Data supplied section start

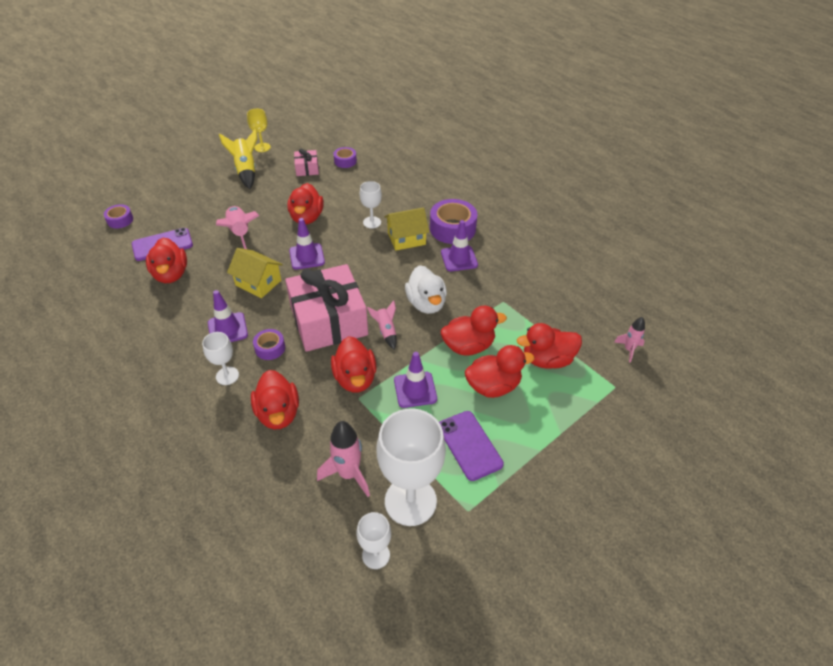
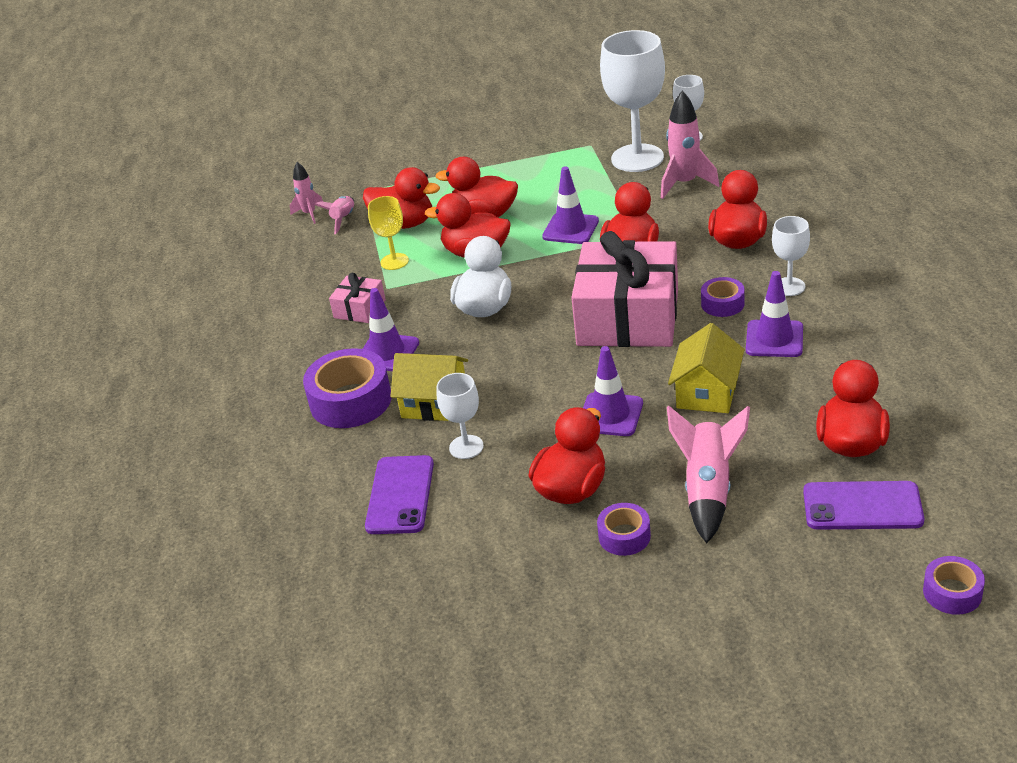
camera: 145 degrees left, 10 degrees down
(246, 170) = (642, 654): yellow rocket -> none
(258, 283) = (707, 392): yellow house -> yellow house turned 45 degrees clockwise
(262, 147) = (573, 724): yellow goblet -> yellow goblet (394, 261)
(307, 169) = (506, 613): pink gift -> pink gift (359, 309)
(345, 161) = (414, 609): purple tape -> purple tape (624, 536)
(386, 331) = (561, 289): pink rocket -> pink rocket (343, 219)
(469, 445) = (551, 180): purple phone -> purple phone (400, 495)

Data supplied section end

Brief
Take the lines above from the one holding "(307, 169) = (506, 613): pink" to the last and output them exactly.

Task answer
(307, 169) = (506, 613): pink gift -> pink gift (359, 309)
(345, 161) = (414, 609): purple tape -> purple tape (624, 536)
(386, 331) = (561, 289): pink rocket -> pink rocket (343, 219)
(469, 445) = (551, 180): purple phone -> purple phone (400, 495)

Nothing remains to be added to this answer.